Object state comparisons
......

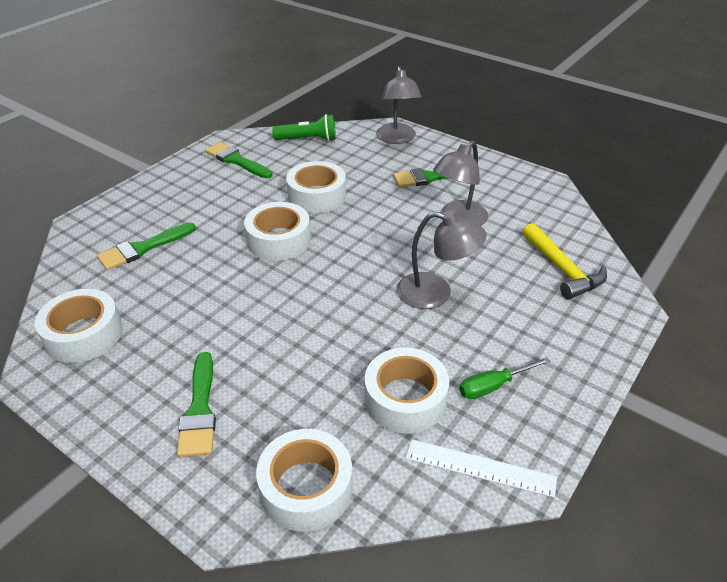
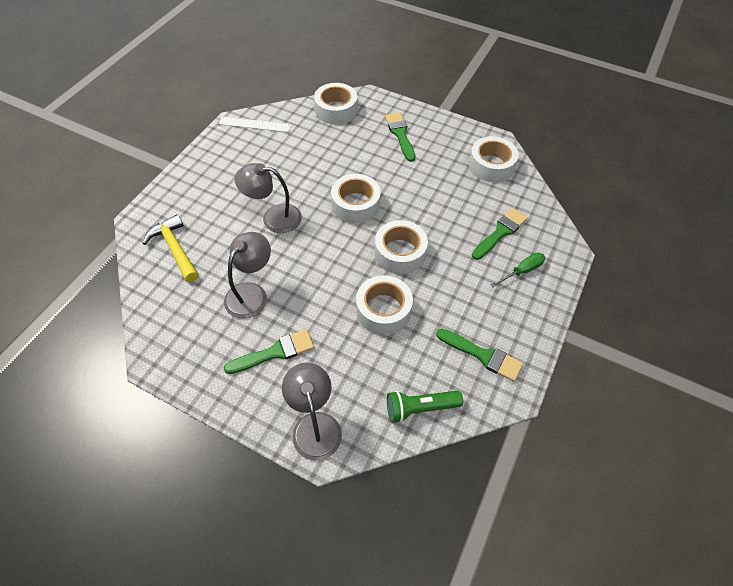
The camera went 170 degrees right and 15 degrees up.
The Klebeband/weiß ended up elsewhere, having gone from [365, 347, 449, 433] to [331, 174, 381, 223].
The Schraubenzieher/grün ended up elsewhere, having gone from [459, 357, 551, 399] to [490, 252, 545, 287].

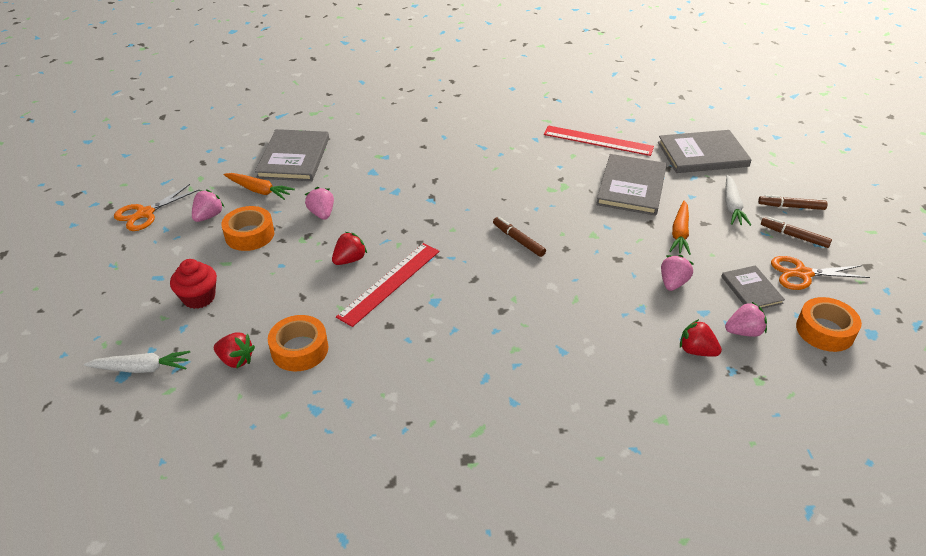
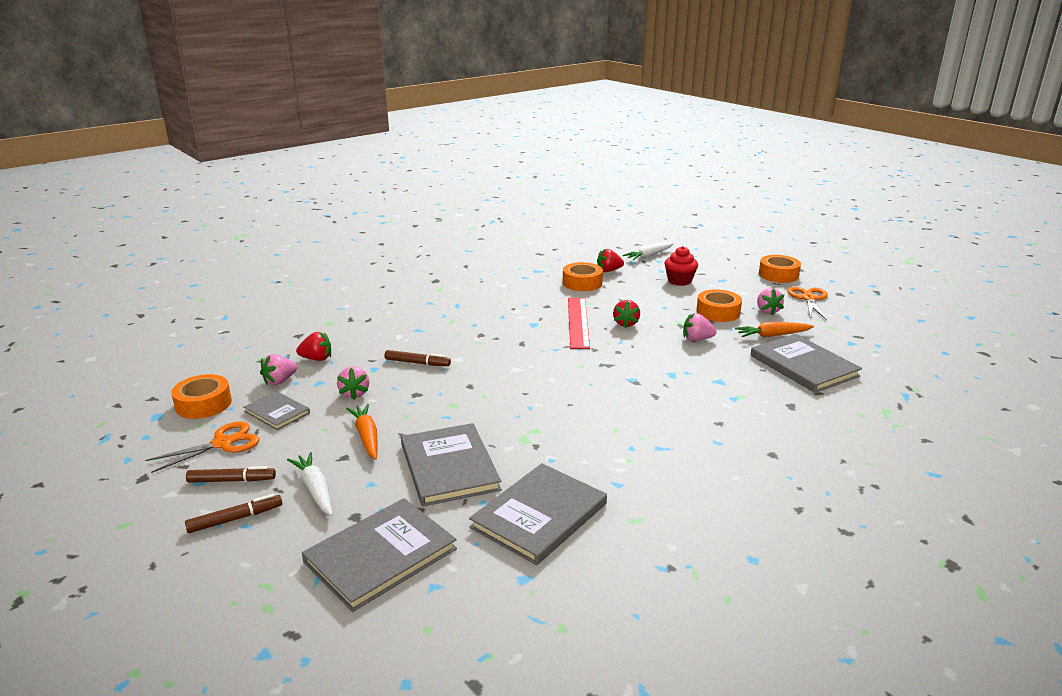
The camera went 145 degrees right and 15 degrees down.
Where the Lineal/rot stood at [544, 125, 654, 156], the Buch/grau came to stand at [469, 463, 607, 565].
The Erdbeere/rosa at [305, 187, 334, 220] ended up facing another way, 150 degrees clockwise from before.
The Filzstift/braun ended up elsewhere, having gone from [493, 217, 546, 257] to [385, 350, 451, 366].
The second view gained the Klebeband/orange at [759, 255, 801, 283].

......

◆ TASK
The data above needs to be retyped exactly, with the images left out.

◆ ANSWER BOX
The camera went 170 degrees right and 15 degrees up.
The Klebeband/weiß ended up elsewhere, having gone from [365, 347, 449, 433] to [331, 174, 381, 223].
The Schraubenzieher/grün ended up elsewhere, having gone from [459, 357, 551, 399] to [490, 252, 545, 287].

The camera went 145 degrees right and 15 degrees down.
Where the Lineal/rot stood at [544, 125, 654, 156], the Buch/grau came to stand at [469, 463, 607, 565].
The Erdbeere/rosa at [305, 187, 334, 220] ended up facing another way, 150 degrees clockwise from before.
The Filzstift/braun ended up elsewhere, having gone from [493, 217, 546, 257] to [385, 350, 451, 366].
The second view gained the Klebeband/orange at [759, 255, 801, 283].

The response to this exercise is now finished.